Records supplied:
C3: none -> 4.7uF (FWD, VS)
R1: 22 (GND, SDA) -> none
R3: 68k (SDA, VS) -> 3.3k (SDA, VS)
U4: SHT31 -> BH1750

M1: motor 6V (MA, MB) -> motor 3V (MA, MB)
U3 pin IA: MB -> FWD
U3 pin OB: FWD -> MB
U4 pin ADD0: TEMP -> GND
==
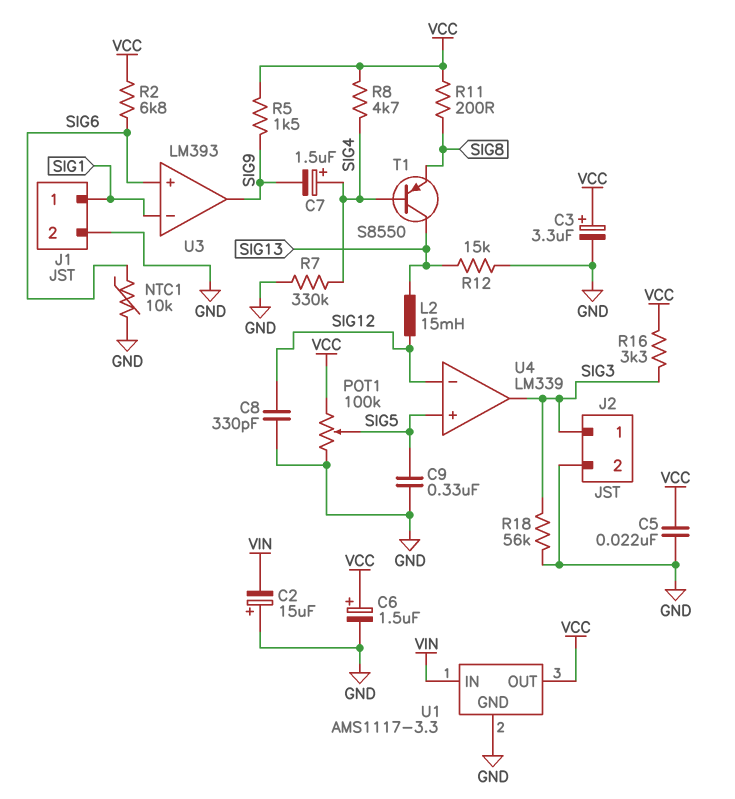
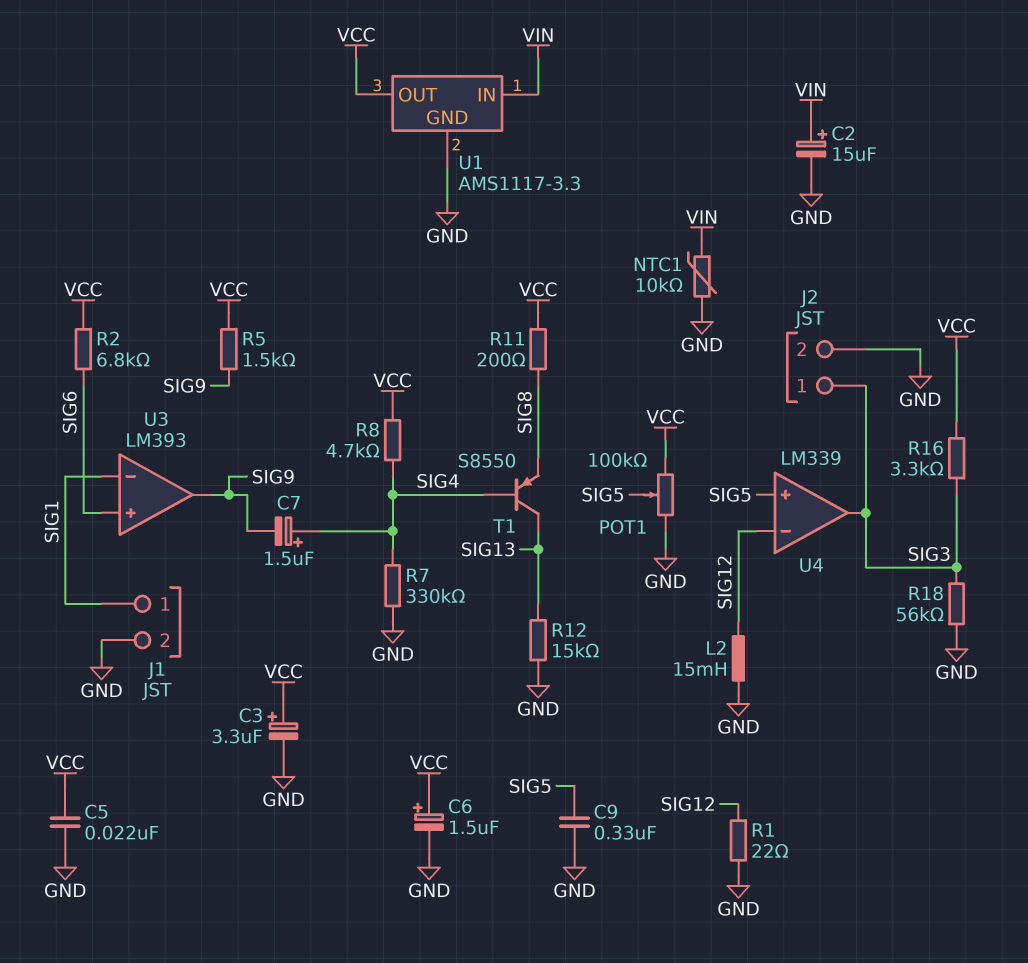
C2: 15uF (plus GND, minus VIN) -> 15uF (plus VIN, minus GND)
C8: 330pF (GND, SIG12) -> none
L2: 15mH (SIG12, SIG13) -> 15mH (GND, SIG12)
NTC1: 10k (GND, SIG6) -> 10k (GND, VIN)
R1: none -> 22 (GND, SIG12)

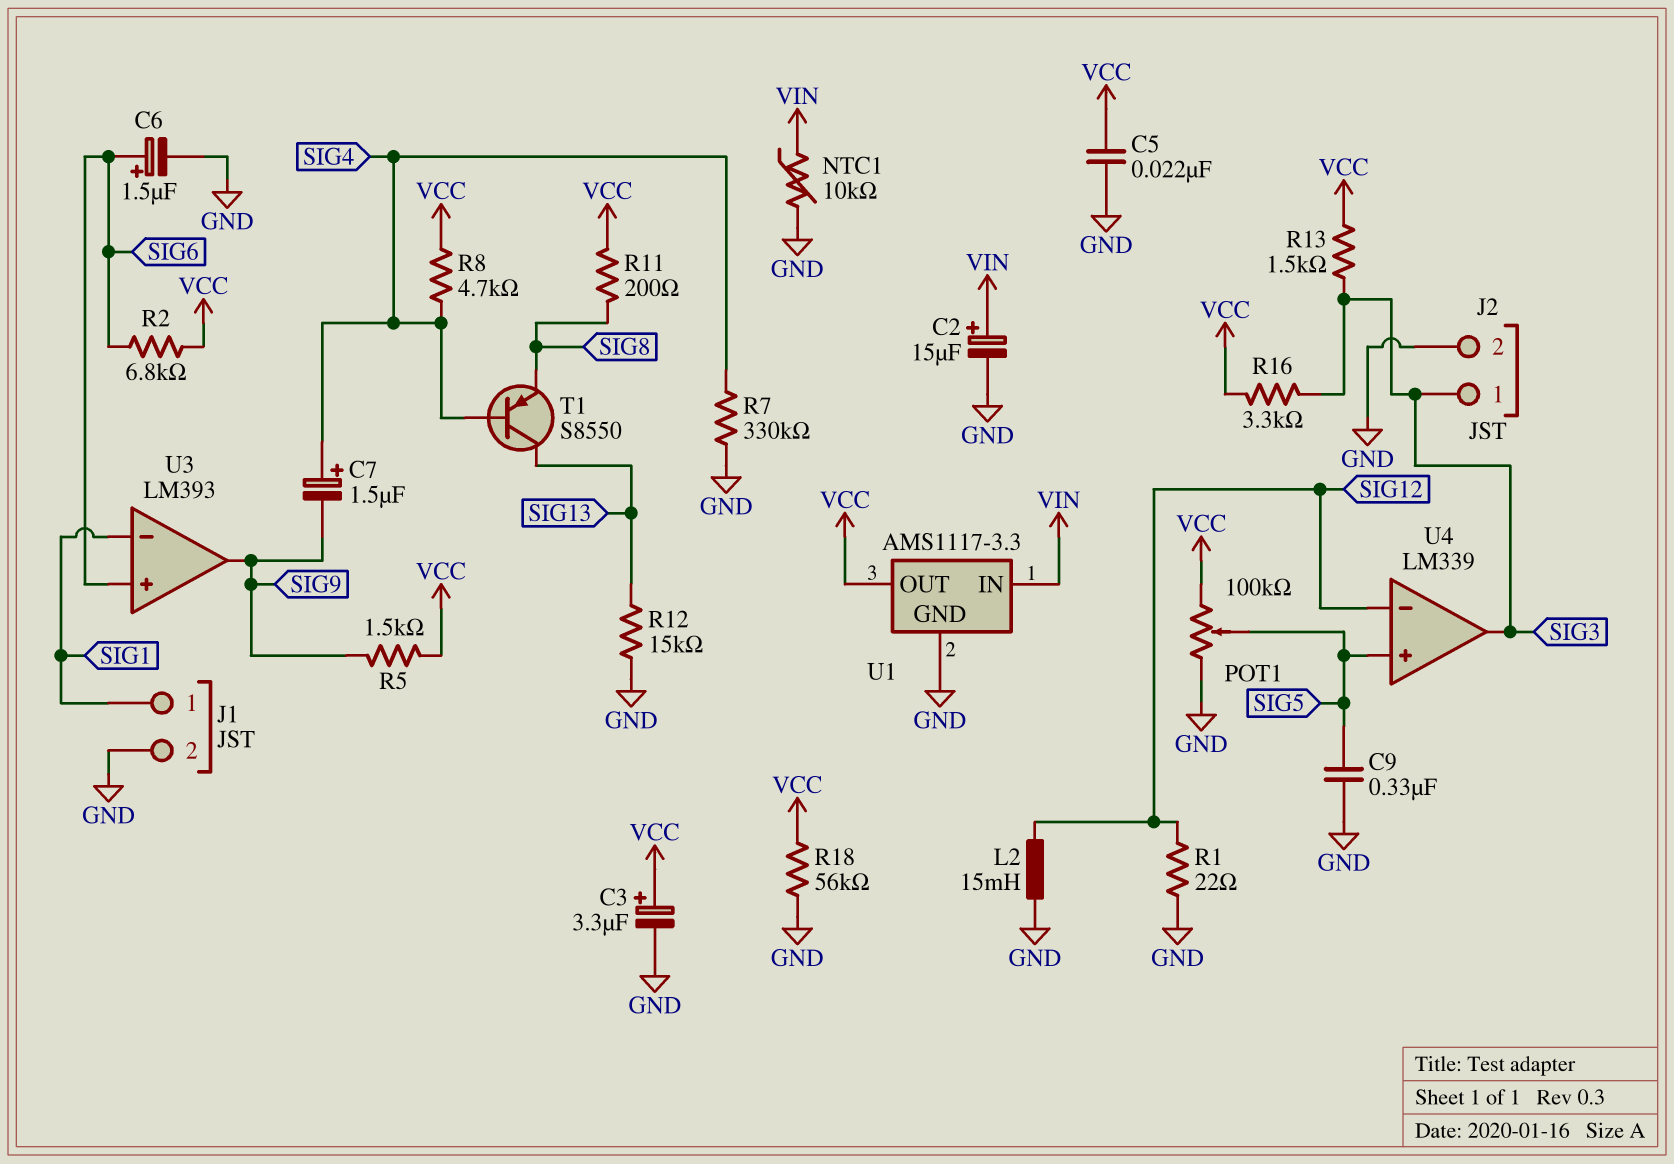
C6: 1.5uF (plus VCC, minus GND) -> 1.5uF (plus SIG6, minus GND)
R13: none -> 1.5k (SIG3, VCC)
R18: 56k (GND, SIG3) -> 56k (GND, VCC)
...
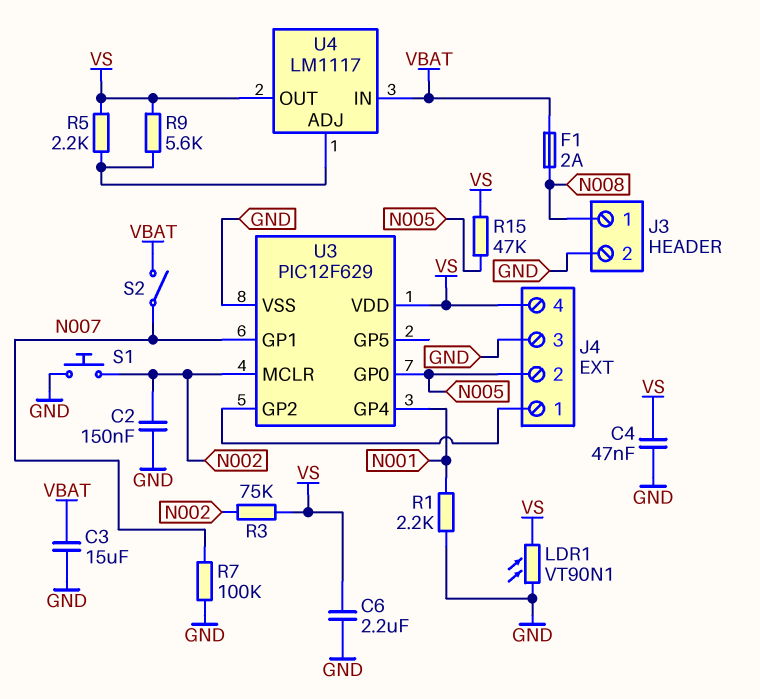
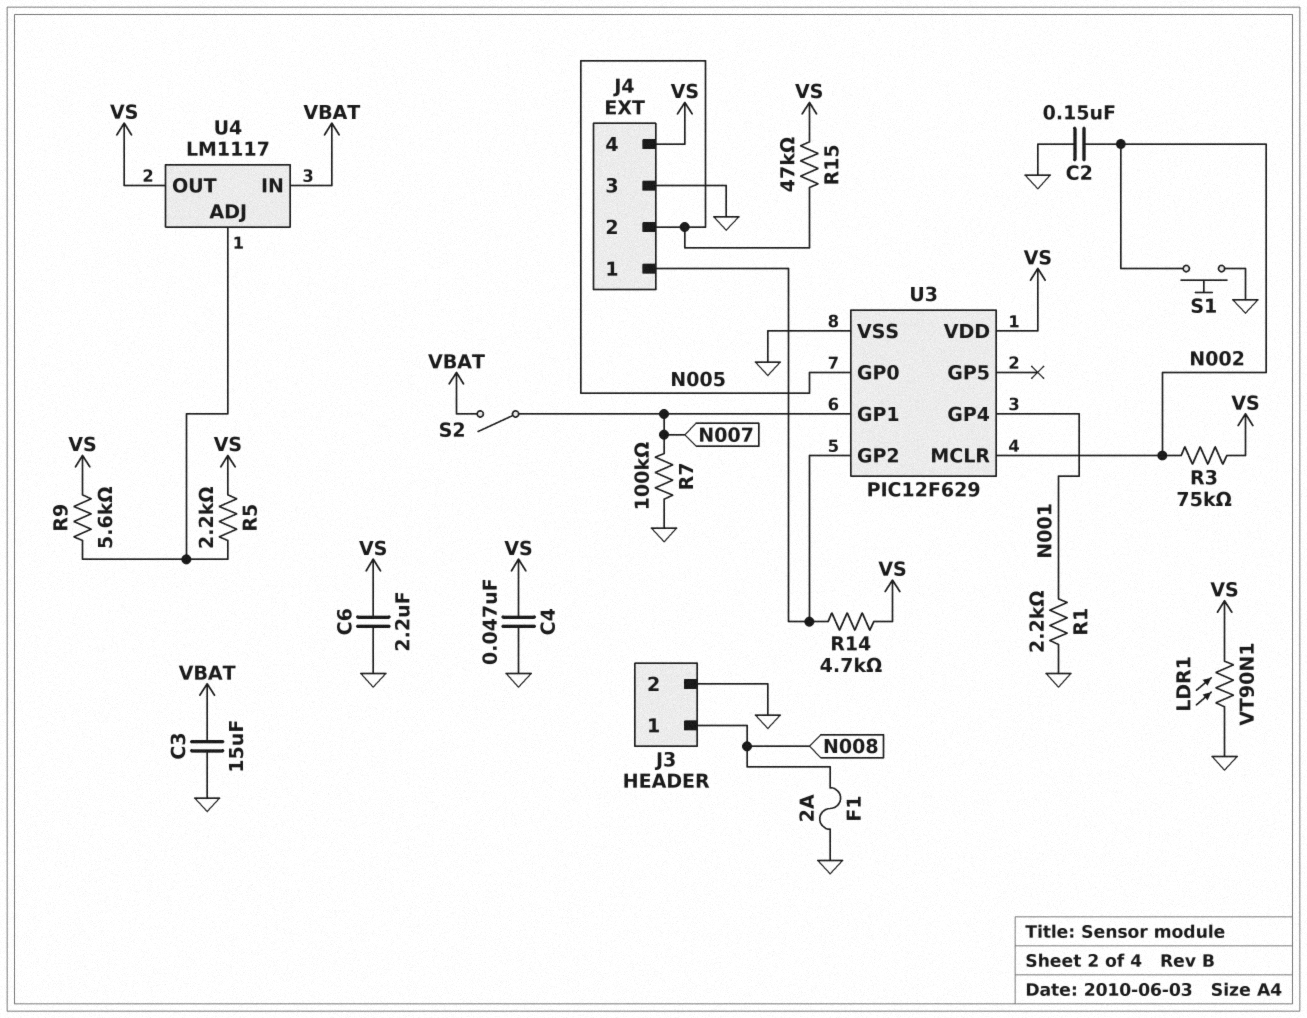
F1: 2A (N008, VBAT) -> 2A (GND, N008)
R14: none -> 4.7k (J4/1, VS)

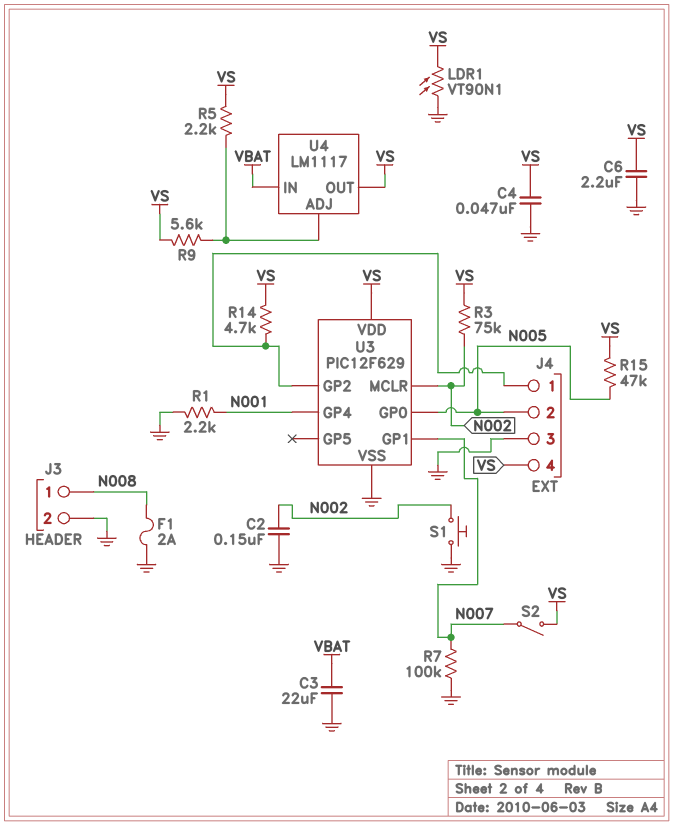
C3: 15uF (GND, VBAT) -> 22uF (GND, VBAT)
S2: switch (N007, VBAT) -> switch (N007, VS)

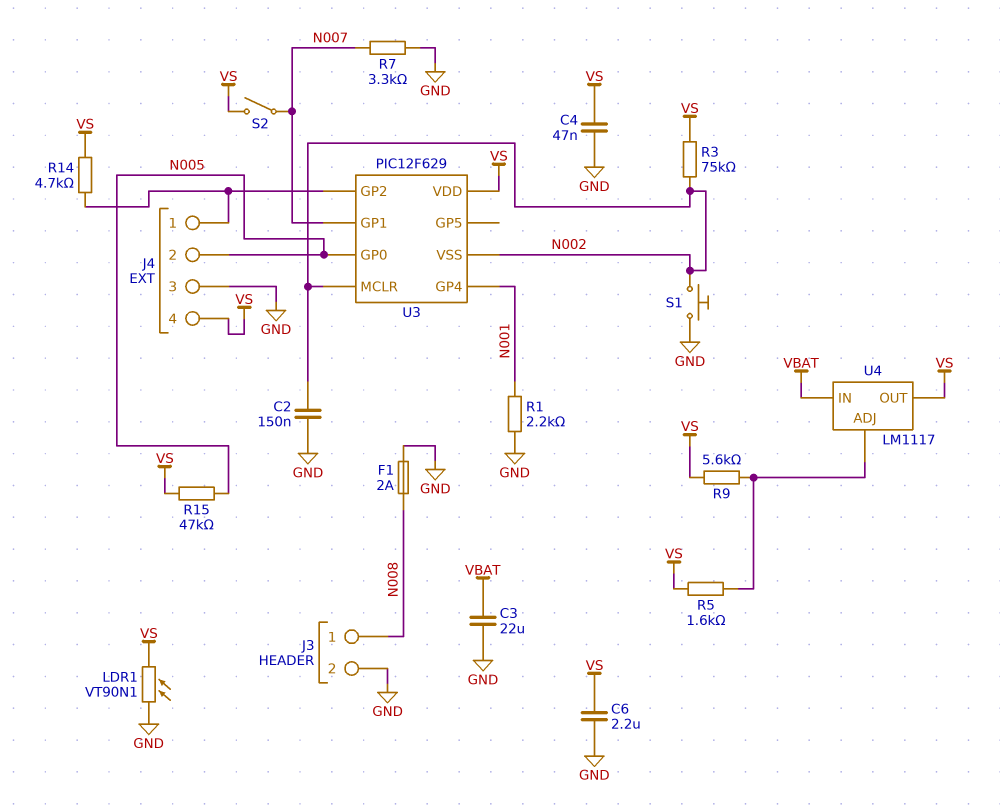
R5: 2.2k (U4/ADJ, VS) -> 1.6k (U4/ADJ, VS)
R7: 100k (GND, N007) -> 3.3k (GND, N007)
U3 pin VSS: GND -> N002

Task instructions: Pick out and copy the lines of the material that include the word "none".

Task response:
C3: none -> 4.7uF (FWD, VS)
R1: 22 (GND, SDA) -> none
C8: 330pF (GND, SIG12) -> none
R1: none -> 22 (GND, SIG12)
R13: none -> 1.5k (SIG3, VCC)
R14: none -> 4.7k (J4/1, VS)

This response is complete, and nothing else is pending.